--- START ---

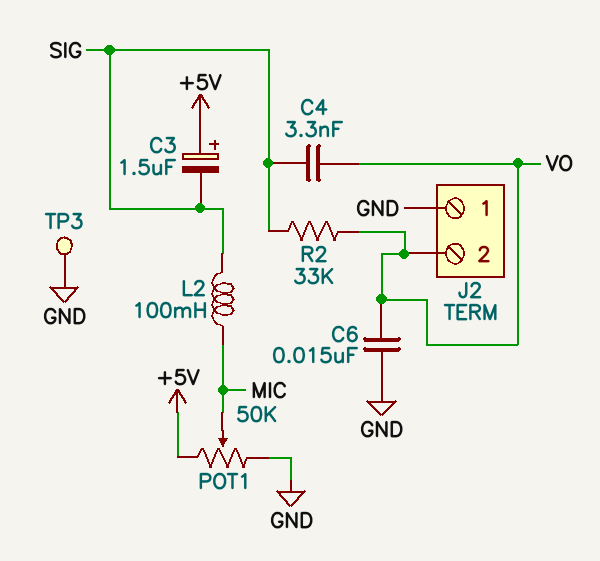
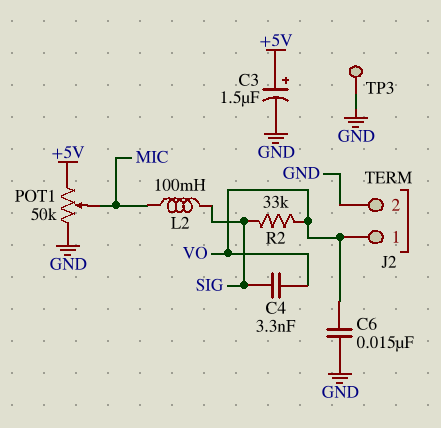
C3: 1.5uF (plus +5V, minus SIG) -> 1.5uF (plus +5V, minus GND)
J2 pin 1: GND -> VO
J2 pin 2: VO -> GND

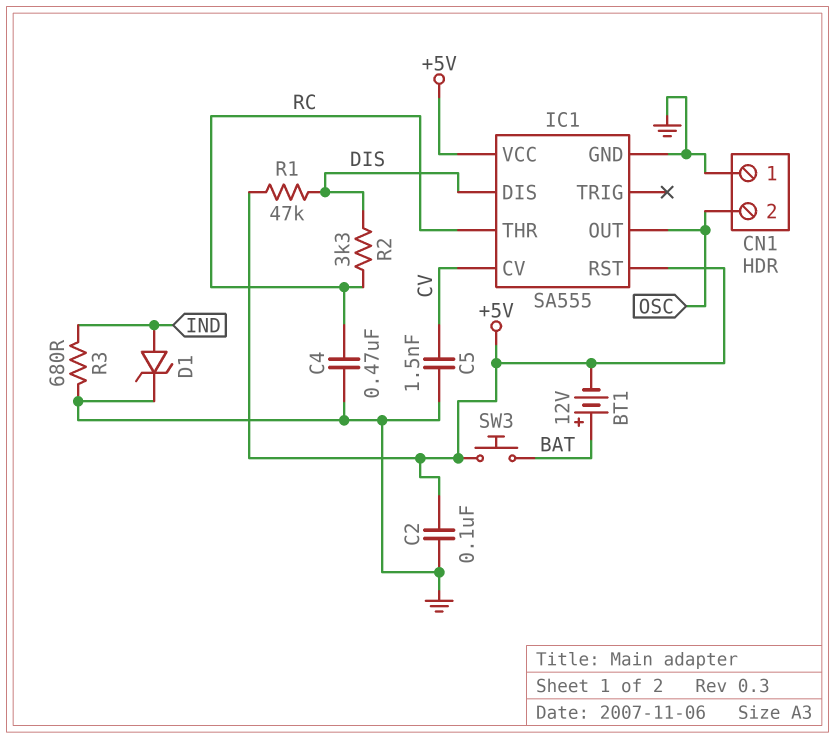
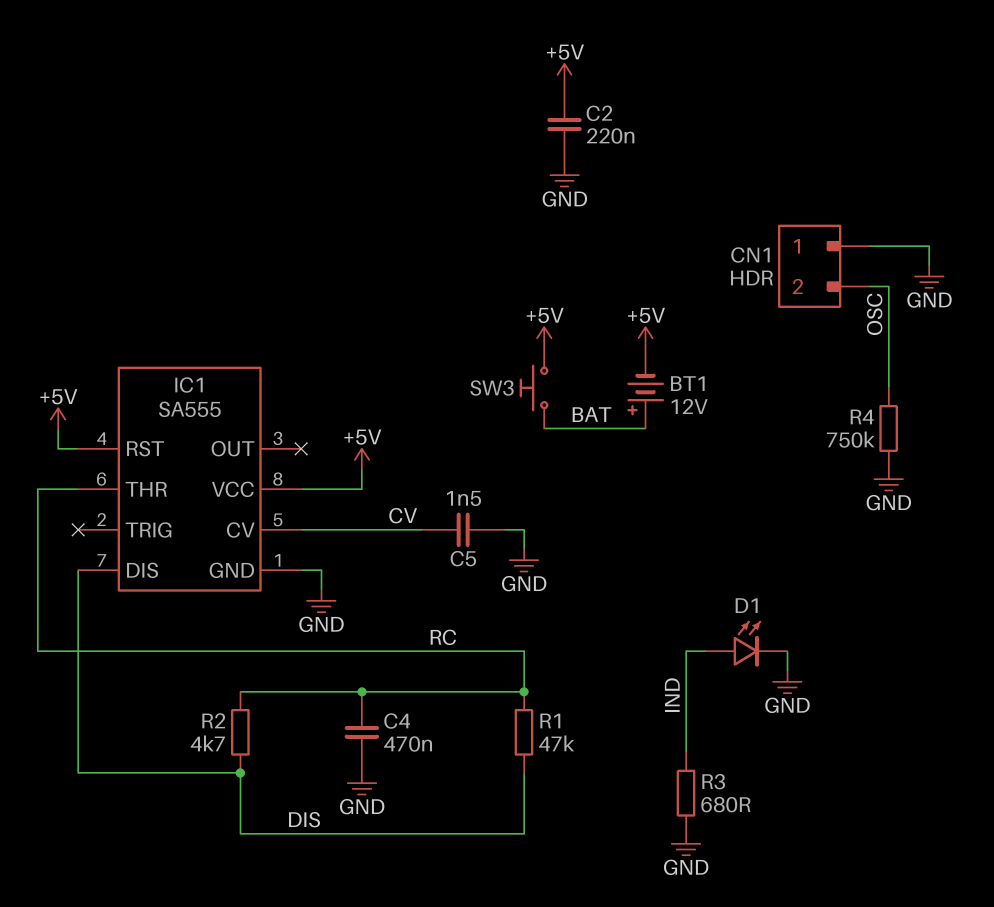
C2: 100nF (+5V, GND) -> 220nF (+5V, GND)
D1: zener (A IND, K GND) -> LED (A IND, K GND)
IC1 pin OUT: OSC -> none
R1: 47k (+5V, DIS) -> 47k (DIS, RC)
R2: 3.3k (DIS, RC) -> 4.7k (DIS, RC)
R4: none -> 750k (GND, OSC)

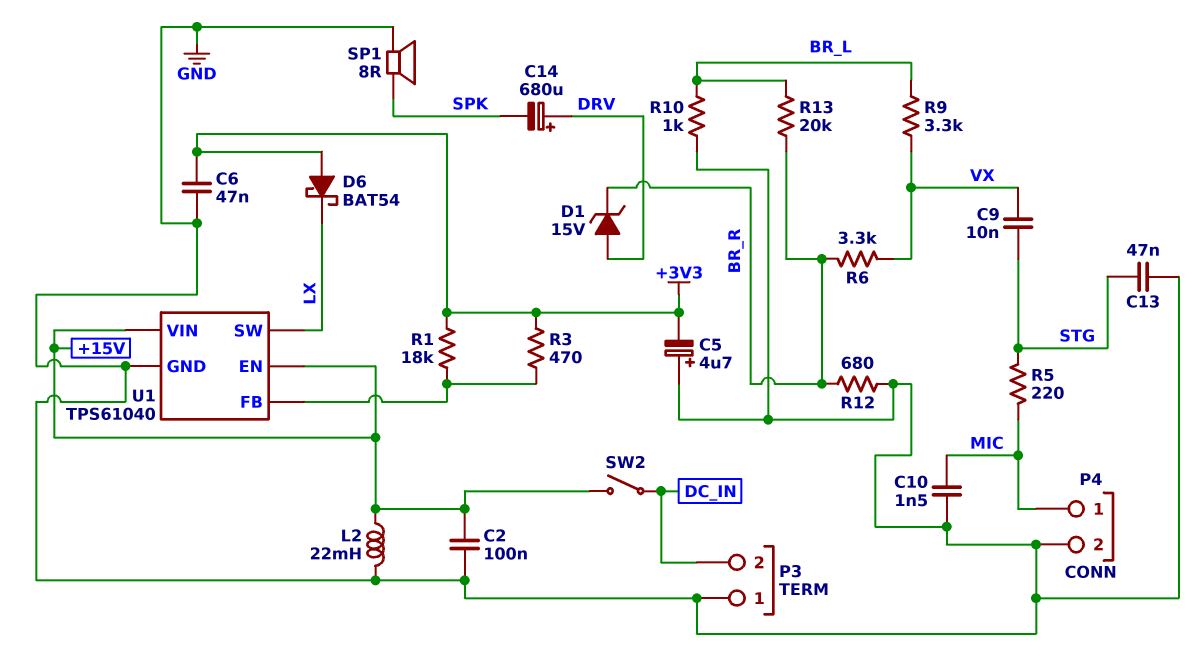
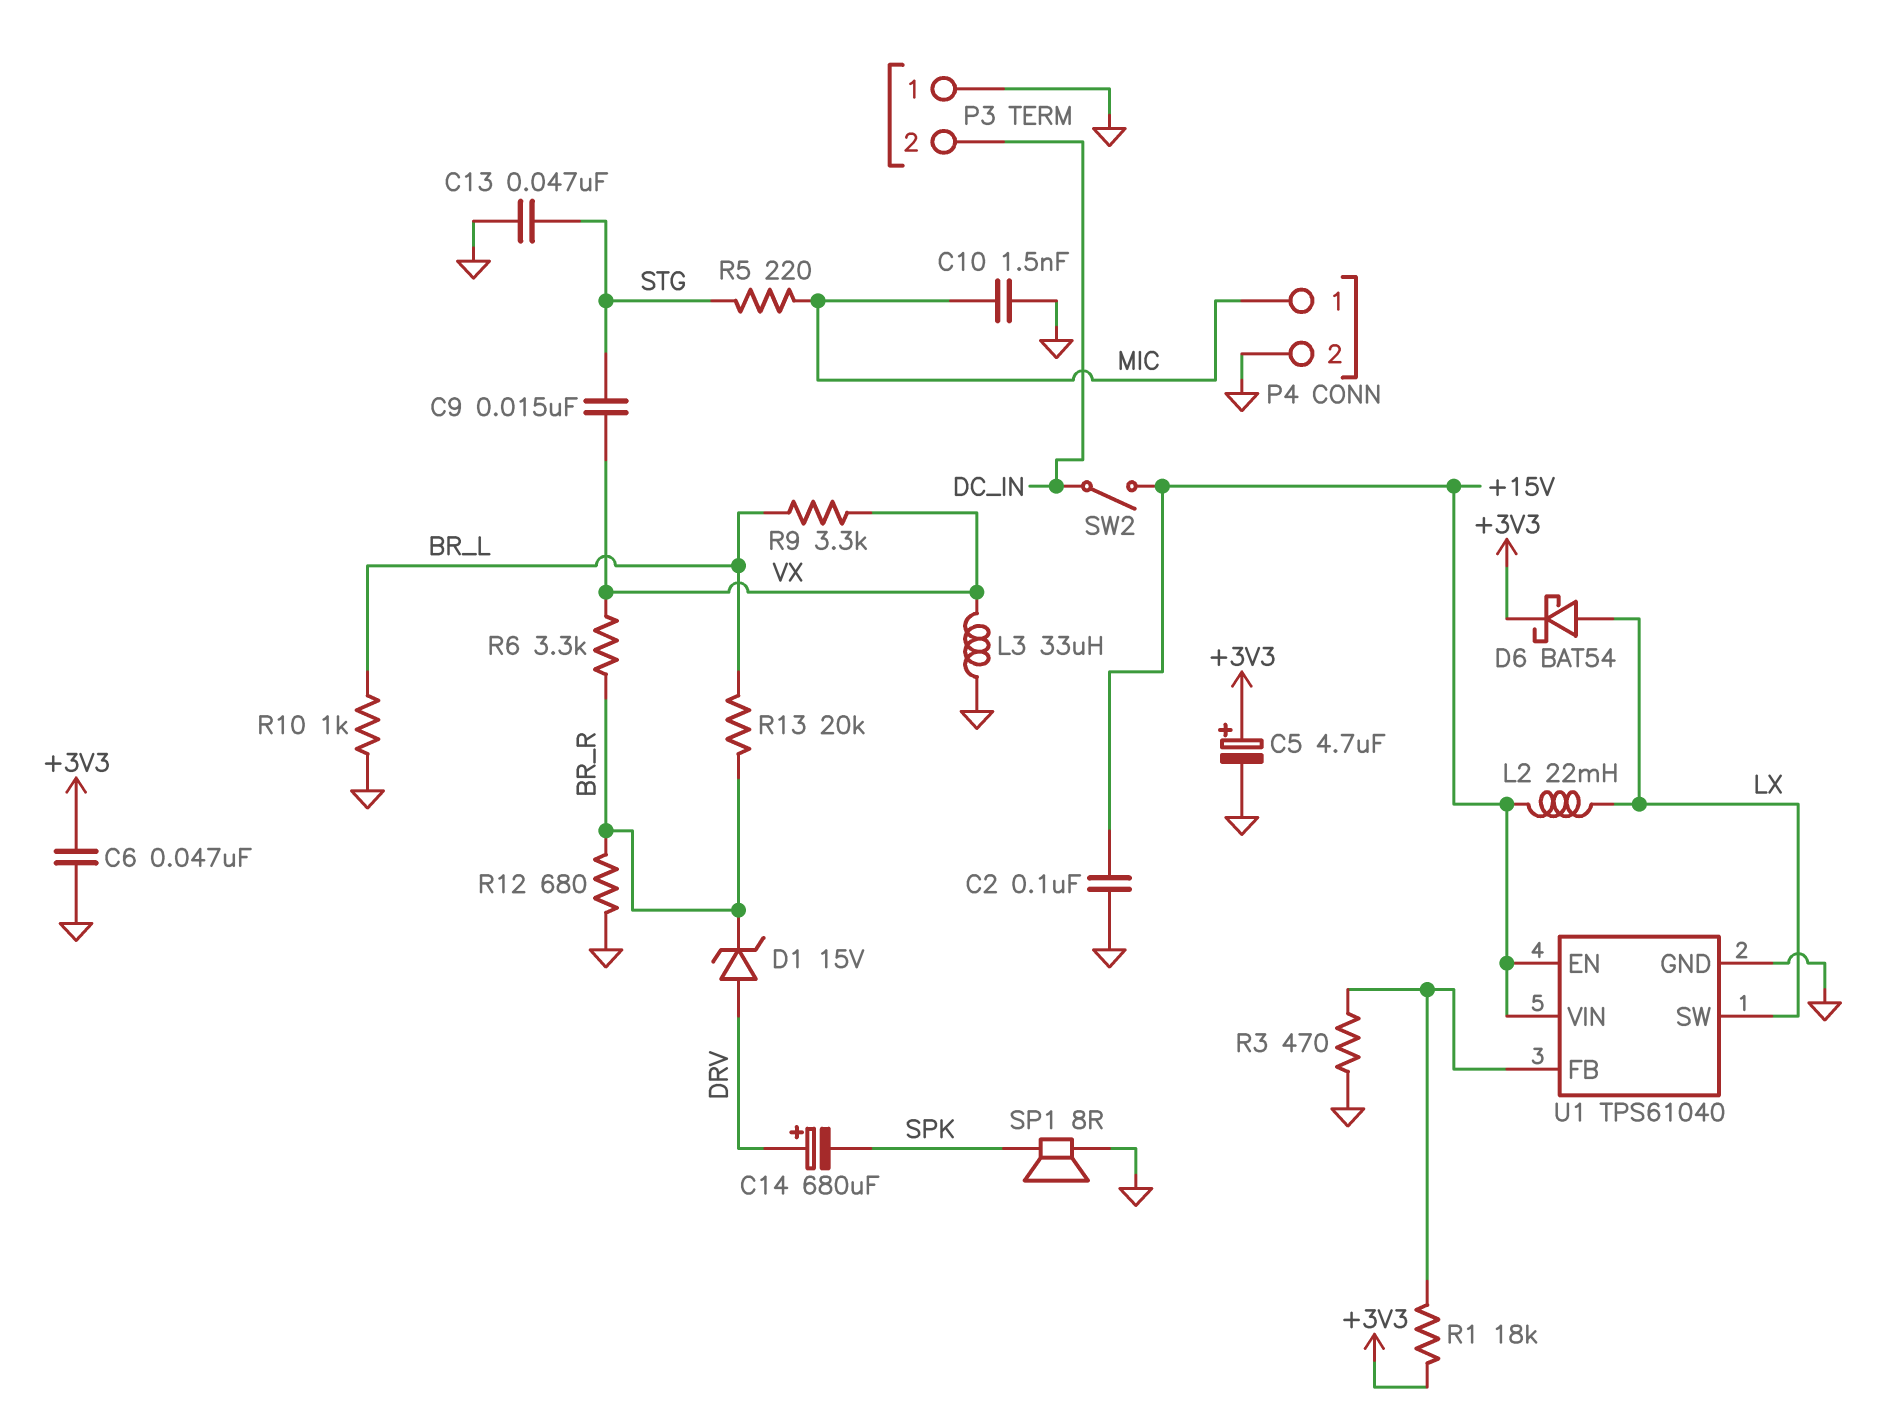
C5: 4.7uF (plus GND, minus +3V3) -> 4.7uF (plus +3V3, minus GND)
C9: 10nF (STG, VX) -> 15nF (STG, VX)
D6: schottky BAT54 (A +3V3, K LX) -> schottky BAT54 (A LX, K +3V3)
L2: 22mH (+15V, GND) -> 22mH (+15V, LX)
L3: none -> 33uH (GND, VX)
R3: 470 (+3V3, U1/FB) -> 470 (GND, U1/FB)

--- END ---

:: WHAT THE TASK REQUIRES ::
Write out exactly, with no pictures, each line from the one containing "J2 pin 2: VO -> GND" through the last line of the listing above, both included.

:: RESULT FOR THIS EXERCISE ::
J2 pin 2: VO -> GND

C2: 100nF (+5V, GND) -> 220nF (+5V, GND)
D1: zener (A IND, K GND) -> LED (A IND, K GND)
IC1 pin OUT: OSC -> none
R1: 47k (+5V, DIS) -> 47k (DIS, RC)
R2: 3.3k (DIS, RC) -> 4.7k (DIS, RC)
R4: none -> 750k (GND, OSC)

C5: 4.7uF (plus GND, minus +3V3) -> 4.7uF (plus +3V3, minus GND)
C9: 10nF (STG, VX) -> 15nF (STG, VX)
D6: schottky BAT54 (A +3V3, K LX) -> schottky BAT54 (A LX, K +3V3)
L2: 22mH (+15V, GND) -> 22mH (+15V, LX)
L3: none -> 33uH (GND, VX)
R3: 470 (+3V3, U1/FB) -> 470 (GND, U1/FB)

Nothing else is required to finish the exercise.